Coordinate-based object records

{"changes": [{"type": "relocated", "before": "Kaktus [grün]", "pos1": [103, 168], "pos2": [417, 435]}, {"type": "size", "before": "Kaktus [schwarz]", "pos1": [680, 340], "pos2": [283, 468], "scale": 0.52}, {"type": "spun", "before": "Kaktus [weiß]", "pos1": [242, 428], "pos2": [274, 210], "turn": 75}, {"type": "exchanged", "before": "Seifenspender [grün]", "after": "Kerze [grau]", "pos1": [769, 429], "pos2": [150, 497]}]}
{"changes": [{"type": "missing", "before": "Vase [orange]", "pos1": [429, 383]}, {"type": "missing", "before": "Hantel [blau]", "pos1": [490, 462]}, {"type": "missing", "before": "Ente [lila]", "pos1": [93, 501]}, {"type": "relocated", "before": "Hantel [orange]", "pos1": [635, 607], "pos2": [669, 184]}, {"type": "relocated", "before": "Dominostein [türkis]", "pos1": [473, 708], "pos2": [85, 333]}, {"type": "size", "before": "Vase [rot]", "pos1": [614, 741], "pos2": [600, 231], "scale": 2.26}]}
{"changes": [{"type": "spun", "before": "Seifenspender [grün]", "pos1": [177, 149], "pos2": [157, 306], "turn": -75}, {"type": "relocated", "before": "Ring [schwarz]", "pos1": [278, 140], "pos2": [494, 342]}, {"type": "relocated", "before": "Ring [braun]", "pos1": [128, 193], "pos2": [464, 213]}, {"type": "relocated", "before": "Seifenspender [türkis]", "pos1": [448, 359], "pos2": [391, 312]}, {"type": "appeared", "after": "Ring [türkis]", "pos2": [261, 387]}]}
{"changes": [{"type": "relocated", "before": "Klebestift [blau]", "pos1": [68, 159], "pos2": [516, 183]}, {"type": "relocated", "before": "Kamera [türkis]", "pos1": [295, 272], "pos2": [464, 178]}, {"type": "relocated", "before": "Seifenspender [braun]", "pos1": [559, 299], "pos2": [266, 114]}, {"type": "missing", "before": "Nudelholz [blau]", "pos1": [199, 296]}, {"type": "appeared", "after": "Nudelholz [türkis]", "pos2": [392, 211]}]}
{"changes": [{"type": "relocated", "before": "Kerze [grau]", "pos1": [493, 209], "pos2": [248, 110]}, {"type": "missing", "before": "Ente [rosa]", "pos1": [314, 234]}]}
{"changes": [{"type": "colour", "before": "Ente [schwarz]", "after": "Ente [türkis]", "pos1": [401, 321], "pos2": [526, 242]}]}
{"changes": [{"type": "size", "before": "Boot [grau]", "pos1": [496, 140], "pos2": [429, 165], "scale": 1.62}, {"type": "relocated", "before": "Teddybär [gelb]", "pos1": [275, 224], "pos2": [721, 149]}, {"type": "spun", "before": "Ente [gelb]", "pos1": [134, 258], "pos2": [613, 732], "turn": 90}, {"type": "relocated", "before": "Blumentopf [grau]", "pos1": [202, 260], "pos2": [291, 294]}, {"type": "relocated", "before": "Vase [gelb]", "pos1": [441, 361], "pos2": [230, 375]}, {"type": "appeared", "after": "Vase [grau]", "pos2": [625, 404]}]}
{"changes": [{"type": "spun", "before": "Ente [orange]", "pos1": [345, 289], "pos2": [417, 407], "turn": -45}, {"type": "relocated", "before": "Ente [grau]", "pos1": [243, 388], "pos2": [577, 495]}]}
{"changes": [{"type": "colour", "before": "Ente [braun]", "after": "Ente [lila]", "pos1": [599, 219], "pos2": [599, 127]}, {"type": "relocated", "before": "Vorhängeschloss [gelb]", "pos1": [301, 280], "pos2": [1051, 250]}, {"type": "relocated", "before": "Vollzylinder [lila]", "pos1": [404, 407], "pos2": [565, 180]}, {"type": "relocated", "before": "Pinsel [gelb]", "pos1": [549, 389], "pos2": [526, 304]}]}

WHAT YOU WILL DO
Reproduce the data. Keep it exact.

WRITTEN SOLUTION
{"changes": [{"type": "relocated", "before": "Kaktus [grün]", "pos1": [103, 168], "pos2": [417, 435]}, {"type": "size", "before": "Kaktus [schwarz]", "pos1": [680, 340], "pos2": [283, 468], "scale": 0.52}, {"type": "spun", "before": "Kaktus [weiß]", "pos1": [242, 428], "pos2": [274, 210], "turn": 75}, {"type": "exchanged", "before": "Seifenspender [grün]", "after": "Kerze [grau]", "pos1": [769, 429], "pos2": [150, 497]}]}
{"changes": [{"type": "missing", "before": "Vase [orange]", "pos1": [429, 383]}, {"type": "missing", "before": "Hantel [blau]", "pos1": [490, 462]}, {"type": "missing", "before": "Ente [lila]", "pos1": [93, 501]}, {"type": "relocated", "before": "Hantel [orange]", "pos1": [635, 607], "pos2": [669, 184]}, {"type": "relocated", "before": "Dominostein [türkis]", "pos1": [473, 708], "pos2": [85, 333]}, {"type": "size", "before": "Vase [rot]", "pos1": [614, 741], "pos2": [600, 231], "scale": 2.26}]}
{"changes": [{"type": "spun", "before": "Seifenspender [grün]", "pos1": [177, 149], "pos2": [157, 306], "turn": -75}, {"type": "relocated", "before": "Ring [schwarz]", "pos1": [278, 140], "pos2": [494, 342]}, {"type": "relocated", "before": "Ring [braun]", "pos1": [128, 193], "pos2": [464, 213]}, {"type": "relocated", "before": "Seifenspender [türkis]", "pos1": [448, 359], "pos2": [391, 312]}, {"type": "appeared", "after": "Ring [türkis]", "pos2": [261, 387]}]}
{"changes": [{"type": "relocated", "before": "Klebestift [blau]", "pos1": [68, 159], "pos2": [516, 183]}, {"type": "relocated", "before": "Kamera [türkis]", "pos1": [295, 272], "pos2": [464, 178]}, {"type": "relocated", "before": "Seifenspender [braun]", "pos1": [559, 299], "pos2": [266, 114]}, {"type": "missing", "before": "Nudelholz [blau]", "pos1": [199, 296]}, {"type": "appeared", "after": "Nudelholz [türkis]", "pos2": [392, 211]}]}
{"changes": [{"type": "relocated", "before": "Kerze [grau]", "pos1": [493, 209], "pos2": [248, 110]}, {"type": "missing", "before": "Ente [rosa]", "pos1": [314, 234]}]}
{"changes": [{"type": "colour", "before": "Ente [schwarz]", "after": "Ente [türkis]", "pos1": [401, 321], "pos2": [526, 242]}]}
{"changes": [{"type": "size", "before": "Boot [grau]", "pos1": [496, 140], "pos2": [429, 165], "scale": 1.62}, {"type": "relocated", "before": "Teddybär [gelb]", "pos1": [275, 224], "pos2": [721, 149]}, {"type": "spun", "before": "Ente [gelb]", "pos1": [134, 258], "pos2": [613, 732], "turn": 90}, {"type": "relocated", "before": "Blumentopf [grau]", "pos1": [202, 260], "pos2": [291, 294]}, {"type": "relocated", "before": "Vase [gelb]", "pos1": [441, 361], "pos2": [230, 375]}, {"type": "appeared", "after": "Vase [grau]", "pos2": [625, 404]}]}
{"changes": [{"type": "spun", "before": "Ente [orange]", "pos1": [345, 289], "pos2": [417, 407], "turn": -45}, {"type": "relocated", "before": "Ente [grau]", "pos1": [243, 388], "pos2": [577, 495]}]}
{"changes": [{"type": "colour", "before": "Ente [braun]", "after": "Ente [lila]", "pos1": [599, 219], "pos2": [599, 127]}, {"type": "relocated", "before": "Vorhängeschloss [gelb]", "pos1": [301, 280], "pos2": [1051, 250]}, {"type": "relocated", "before": "Vollzylinder [lila]", "pos1": [404, 407], "pos2": [565, 180]}, {"type": "relocated", "before": "Pinsel [gelb]", "pos1": [549, 389], "pos2": [526, 304]}]}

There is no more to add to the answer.